- **What is asked**: Lay out the lines from the one with "Question: Is dark" through the end of the records as a Markdown table with columns n and Line, numbering each row and omitting blank lines.

- **Input records**:
-- start --
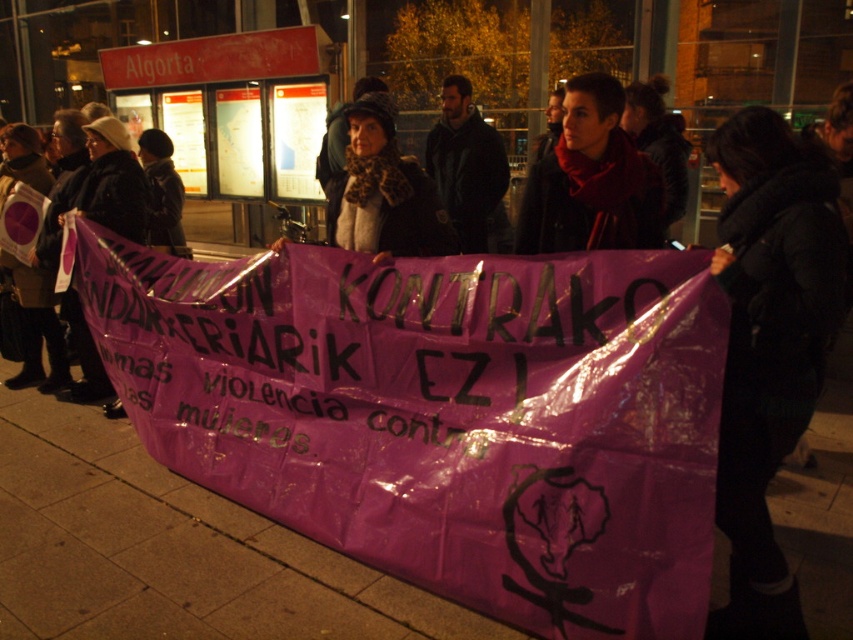
Question: Which of the following is the closest to the observer?

Choices:
 (A) black fuzzy jacket at center
 (B) dark blue jacket at center
 (C) black woolen hat at upper left

Answer: (A)

Question: Which of these objects is positioned farthest from the black fuzzy jacket at center?

Choices:
 (A) matte red scarf at center
 (B) dark blue jacket at center
 (C) black woolen hat at upper left

Answer: (C)

Question: Is black fuzzy jacket at center below black woolen hat at upper left?

Choices:
 (A) no
 (B) yes

Answer: (B)

Question: Which of the following is the farthest from the observer?

Choices:
 (A) black fuzzy jacket at center
 (B) matte red scarf at center
 (C) black woolen hat at upper left

Answer: (C)

Question: Is dark blue jacket at center positioned before black woolen hat at upper left?

Choices:
 (A) no
 (B) yes

Answer: (A)

Question: Does black fuzzy jacket at center appear on the left side of matte red scarf at center?

Choices:
 (A) no
 (B) yes

Answer: (A)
-- end --
- **Result of this task**:
| n | Line |
|---|---|
| 1 | Question: Is dark blue jacket at center positioned before black woolen hat at upper left? |
| 2 | Choices: |
| 3 |  (A) no |
| 4 |  (B) yes |
| 5 | Answer: (A) |
| 6 | Question: Does black fuzzy jacket at center appear on the left side of matte red scarf at center? |
| 7 | Choices: |
| 8 |  (A) no |
| 9 |  (B) yes |
| 10 | Answer: (A) |